* **Aim of the exercise**: Return each line of the records with nothing changed, pictures excepted.

Segment Start: Exercise material

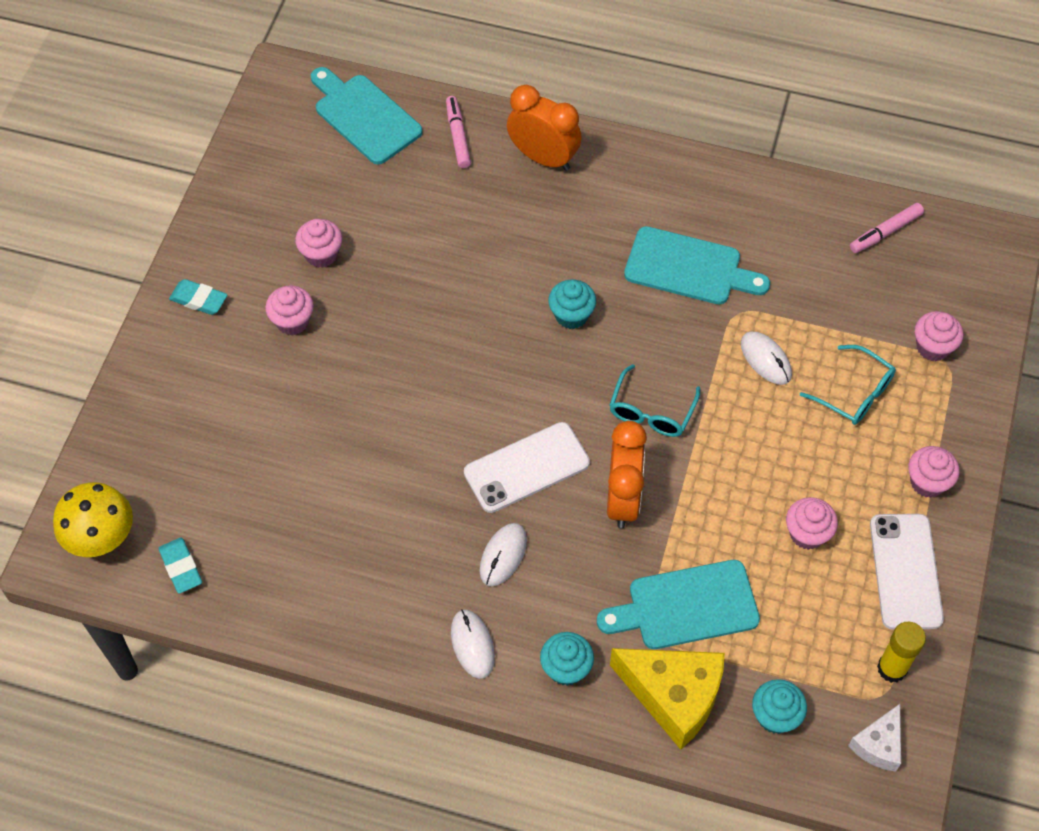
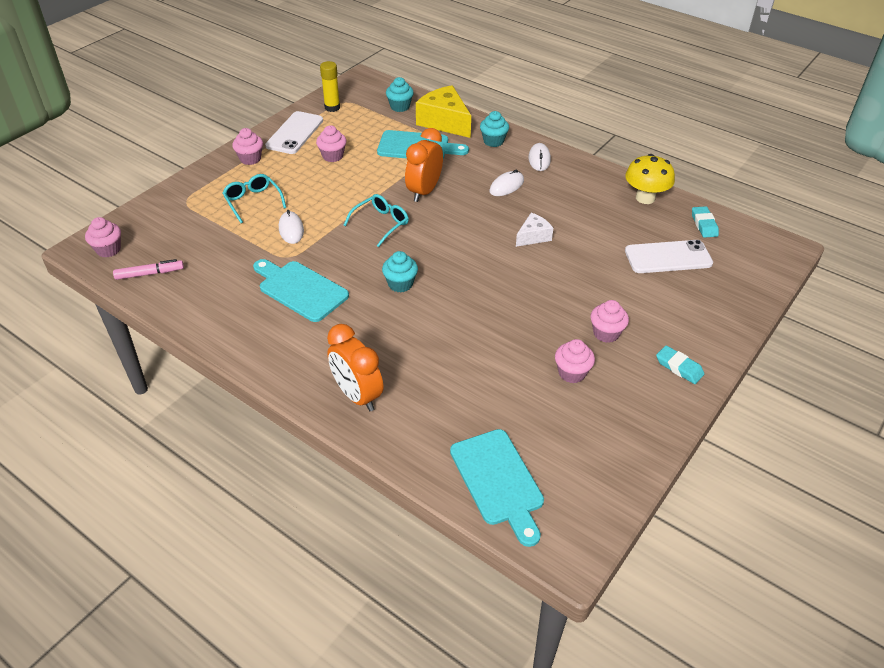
camera: 160 degrees left, 15 degrees down
(102, 538) = (756, 249): yellow mushroom -> yellow mushroom (645, 198)
(457, 136) = (420, 436): pink marker -> none
(526, 468) = (473, 217): white phone -> white phone (668, 257)
(878, 745) = (359, 90): white cheese -> white cheese (533, 236)
(932, 347) = (186, 210): pink cupcake -> pink cupcake (108, 250)

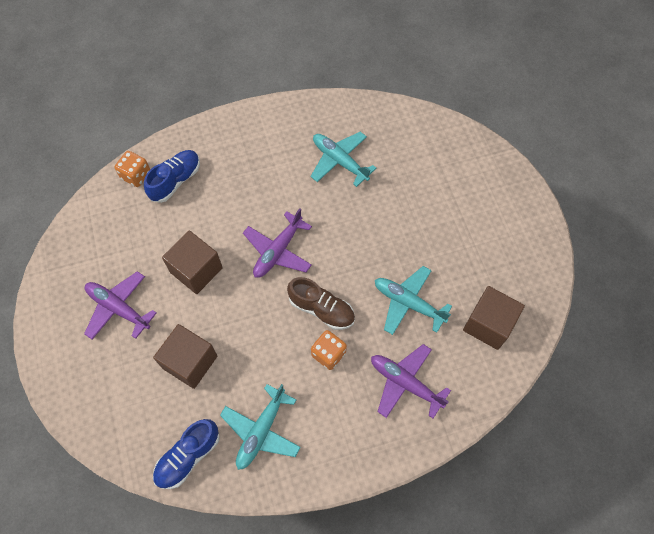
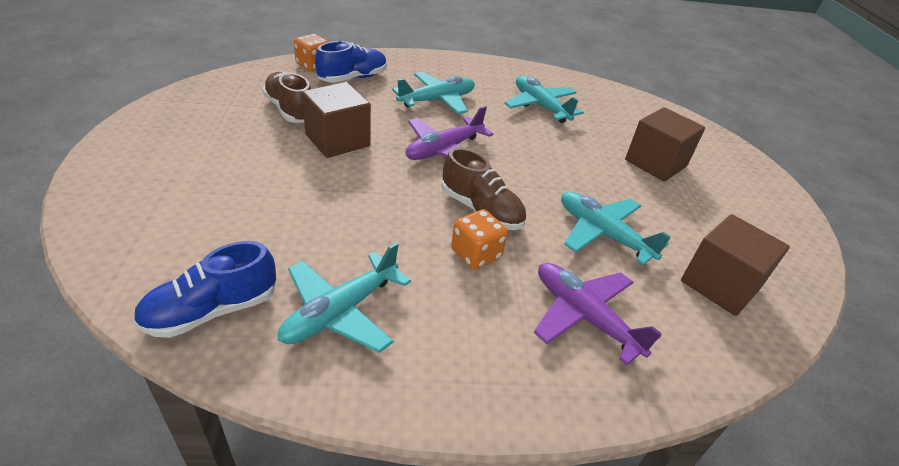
camera: 10 degrees right, 25 degrees down
(118, 308) = (224, 145): purple plane -> none
(145, 246) = (290, 110): none -> brown shoe
(190, 362) = (281, 212): brown cube -> brown cube (655, 163)
(254, 186) = (437, 100): none -> turquoise plane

Segment End: Exercise material

* **Solution to the problem**:
camera: 160 degrees left, 15 degrees down
(102, 538) = (756, 249): yellow mushroom -> yellow mushroom (645, 198)
(457, 136) = (420, 436): pink marker -> none
(526, 468) = (473, 217): white phone -> white phone (668, 257)
(878, 745) = (359, 90): white cheese -> white cheese (533, 236)
(932, 347) = (186, 210): pink cupcake -> pink cupcake (108, 250)

camera: 10 degrees right, 25 degrees down
(118, 308) = (224, 145): purple plane -> none
(145, 246) = (290, 110): none -> brown shoe
(190, 362) = (281, 212): brown cube -> brown cube (655, 163)
(254, 186) = (437, 100): none -> turquoise plane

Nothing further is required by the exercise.